◆ The problem ◆
From the line containing "yellow scissors: 0 -> 1" to the end of the entries, return every line exactly, both ends included, and add nothing.

◆ Counted item lists ◆
----
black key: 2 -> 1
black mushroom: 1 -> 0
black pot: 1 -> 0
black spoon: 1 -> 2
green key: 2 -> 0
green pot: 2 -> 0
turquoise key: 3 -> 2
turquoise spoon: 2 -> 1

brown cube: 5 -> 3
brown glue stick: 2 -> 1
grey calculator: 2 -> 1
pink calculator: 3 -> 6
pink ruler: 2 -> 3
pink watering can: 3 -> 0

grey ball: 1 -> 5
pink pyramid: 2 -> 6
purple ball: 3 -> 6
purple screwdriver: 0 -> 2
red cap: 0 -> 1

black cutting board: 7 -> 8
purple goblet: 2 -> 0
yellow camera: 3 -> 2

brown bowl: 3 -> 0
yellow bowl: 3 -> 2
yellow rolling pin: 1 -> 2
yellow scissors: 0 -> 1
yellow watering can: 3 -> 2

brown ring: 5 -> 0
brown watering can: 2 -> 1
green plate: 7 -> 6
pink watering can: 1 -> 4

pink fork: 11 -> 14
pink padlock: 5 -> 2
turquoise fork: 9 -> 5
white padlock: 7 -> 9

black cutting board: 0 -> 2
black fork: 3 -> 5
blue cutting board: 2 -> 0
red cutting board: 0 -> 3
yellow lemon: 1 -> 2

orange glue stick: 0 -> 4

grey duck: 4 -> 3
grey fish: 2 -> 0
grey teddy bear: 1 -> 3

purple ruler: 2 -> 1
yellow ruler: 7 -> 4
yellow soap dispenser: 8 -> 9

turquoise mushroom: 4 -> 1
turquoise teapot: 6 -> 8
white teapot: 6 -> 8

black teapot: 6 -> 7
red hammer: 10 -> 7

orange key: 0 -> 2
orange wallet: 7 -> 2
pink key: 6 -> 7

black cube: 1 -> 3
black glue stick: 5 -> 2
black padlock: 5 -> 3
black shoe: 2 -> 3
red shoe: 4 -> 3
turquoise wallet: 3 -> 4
----
◆ Written solution ◆
yellow scissors: 0 -> 1
yellow watering can: 3 -> 2

brown ring: 5 -> 0
brown watering can: 2 -> 1
green plate: 7 -> 6
pink watering can: 1 -> 4

pink fork: 11 -> 14
pink padlock: 5 -> 2
turquoise fork: 9 -> 5
white padlock: 7 -> 9

black cutting board: 0 -> 2
black fork: 3 -> 5
blue cutting board: 2 -> 0
red cutting board: 0 -> 3
yellow lemon: 1 -> 2

orange glue stick: 0 -> 4

grey duck: 4 -> 3
grey fish: 2 -> 0
grey teddy bear: 1 -> 3

purple ruler: 2 -> 1
yellow ruler: 7 -> 4
yellow soap dispenser: 8 -> 9

turquoise mushroom: 4 -> 1
turquoise teapot: 6 -> 8
white teapot: 6 -> 8

black teapot: 6 -> 7
red hammer: 10 -> 7

orange key: 0 -> 2
orange wallet: 7 -> 2
pink key: 6 -> 7

black cube: 1 -> 3
black glue stick: 5 -> 2
black padlock: 5 -> 3
black shoe: 2 -> 3
red shoe: 4 -> 3
turquoise wallet: 3 -> 4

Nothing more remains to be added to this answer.